_EXERCISE DESCRIPTION_
The following data is to be repeated exactly, its pictures excluded.

-------- DATA SECTION

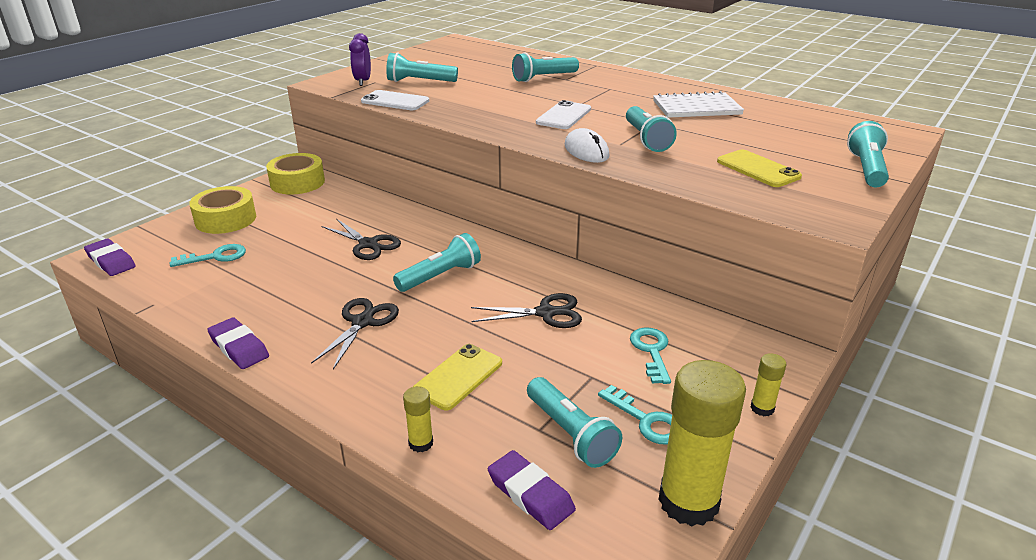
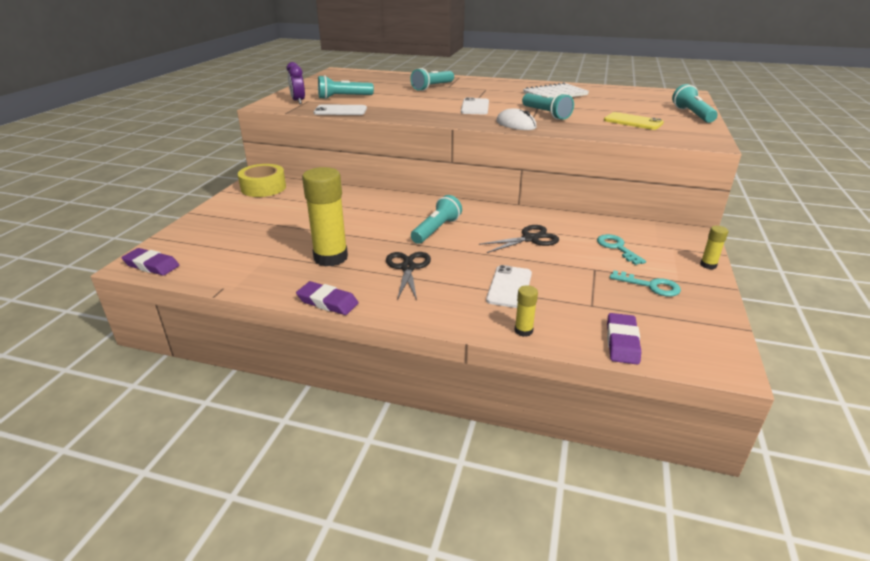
camera: 20 degrees left, 0 degrees up
turquoise key [169,244,246,267] -> none
yellow tape [189,186,256,234] -> none
black scissors [322,219,401,260] -> none
yellow phone [413,344,502,410] -> white phone [486,265,532,308]
purple eraser [488,450,576,530] -> purple eraser turned 75 degrees clockwise [607,313,641,365]
turquoise flashlight [527,377,622,468] -> none
yellow glue stick [658,360,746,526] -> yellow glue stick moved to [302,167,348,266]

----------------

_SOLUTION TO THE EXERCISE_
camera: 20 degrees left, 0 degrees up
turquoise key [169,244,246,267] -> none
yellow tape [189,186,256,234] -> none
black scissors [322,219,401,260] -> none
yellow phone [413,344,502,410] -> white phone [486,265,532,308]
purple eraser [488,450,576,530] -> purple eraser turned 75 degrees clockwise [607,313,641,365]
turquoise flashlight [527,377,622,468] -> none
yellow glue stick [658,360,746,526] -> yellow glue stick moved to [302,167,348,266]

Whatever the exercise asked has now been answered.